▶ Provided material:

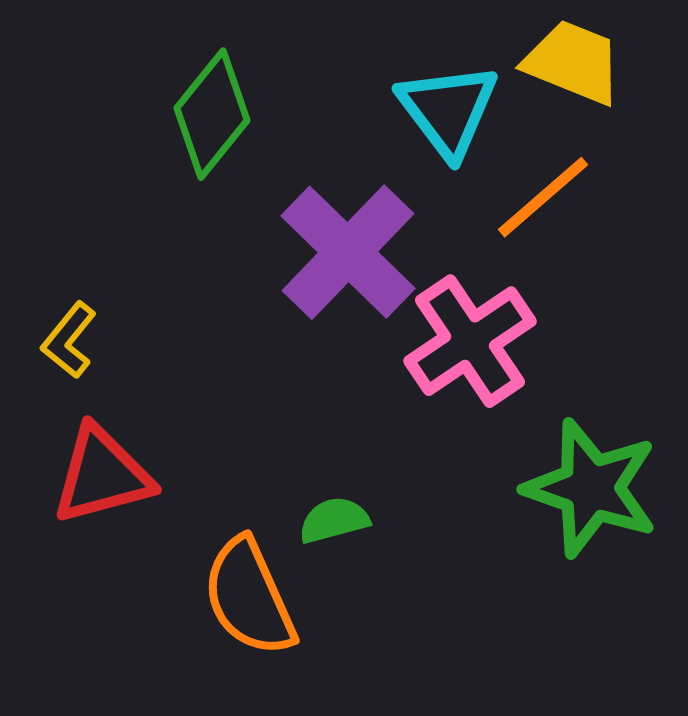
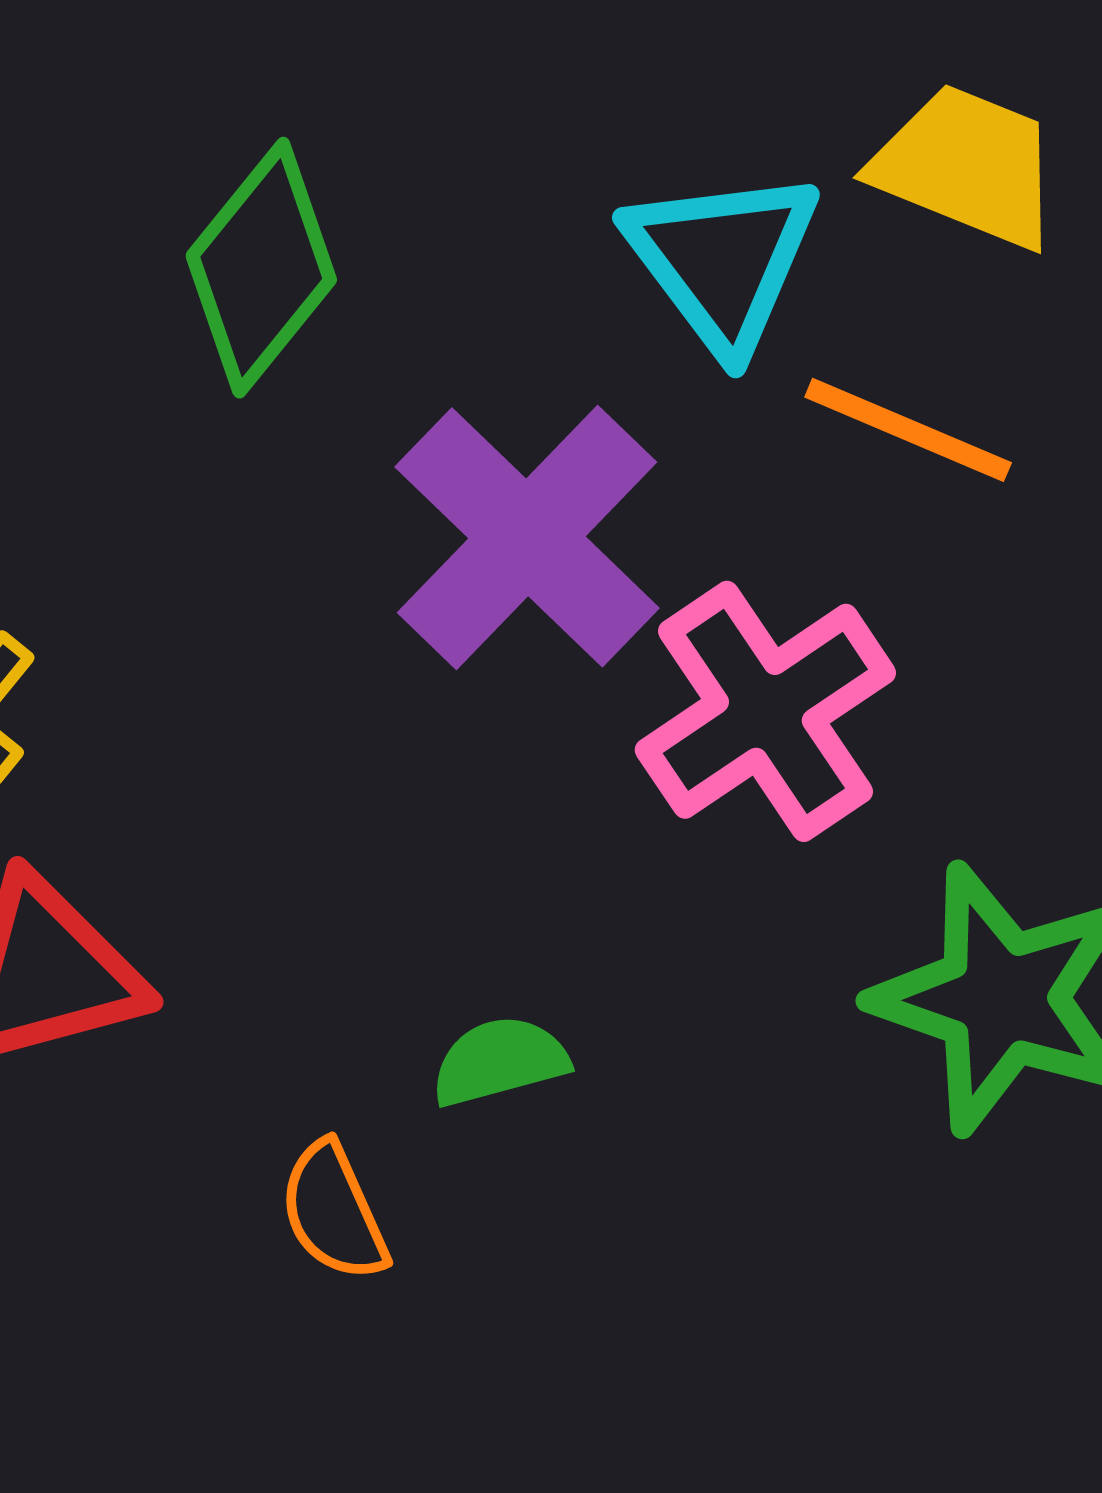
orange line: (543, 197) -> (908, 430), turned 64
orange semicircle: (249, 597) -> (334, 1212), size x0.6

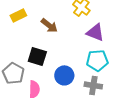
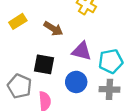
purple triangle: (95, 32) -> (82, 51), moved

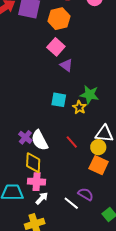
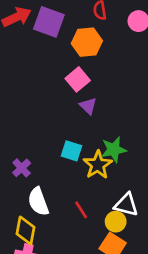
green star: (89, 95) -> (114, 150), turned -30
yellow star: (79, 107) -> (98, 165), size x1.5
purple cross: (25, 137) -> (22, 168), moved

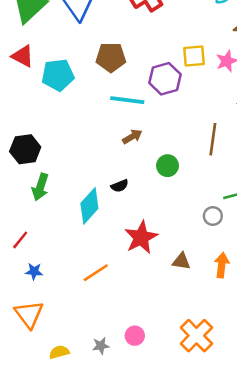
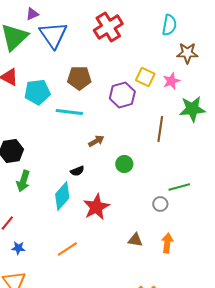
yellow square: (194, 56) -> (145, 77), turned 30
cyan line: (127, 100) -> (69, 112), moved
brown line: (213, 139) -> (160, 129), moved
black semicircle: (120, 186) -> (77, 171), moved
red star: (141, 237) -> (96, 207), moved

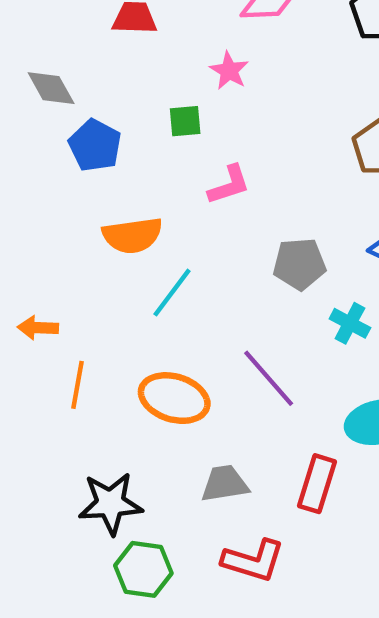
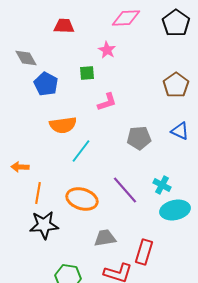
cyan cross: (350, 323) -> (162, 185), moved
red rectangle: (317, 484) -> (144, 252), moved
black star: (110, 503) -> (44, 225), moved

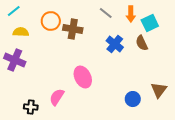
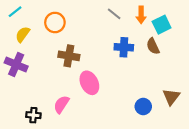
brown cross: (73, 29) -> (69, 56), moved
yellow semicircle: (21, 32) -> (23, 34), turned -56
blue cross: (115, 44) -> (124, 47), turned -36

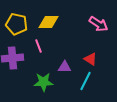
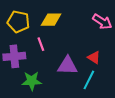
purple triangle: (64, 67) -> (67, 66), size x1.5
green star: (43, 82) -> (32, 81), moved

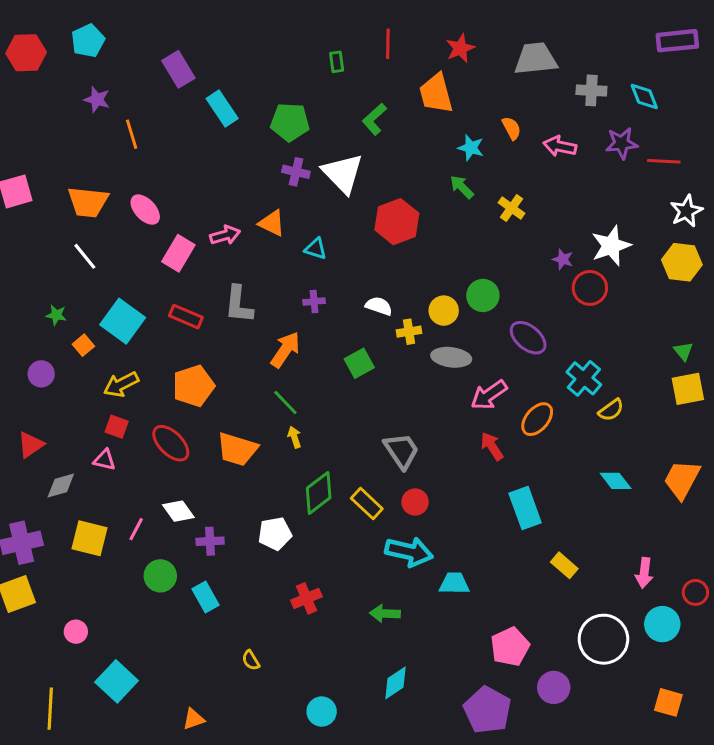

▶ What you have to do: Starting at the line above that holds "green star: (89, 95)", repeat every line exactly down to and including the line that holds "black star: (110, 503) -> (44, 225), moved", then stop. Do not carry over any pictures.

▶ Solution for this task:
green star: (89, 95) -> (114, 150), turned -30
yellow star: (79, 107) -> (98, 165), size x1.5
purple cross: (25, 137) -> (22, 168), moved

yellow square: (194, 56) -> (145, 77), turned 30
cyan line: (127, 100) -> (69, 112), moved
brown line: (213, 139) -> (160, 129), moved
black semicircle: (120, 186) -> (77, 171), moved
red star: (141, 237) -> (96, 207), moved

cyan cross: (350, 323) -> (162, 185), moved
red rectangle: (317, 484) -> (144, 252), moved
black star: (110, 503) -> (44, 225), moved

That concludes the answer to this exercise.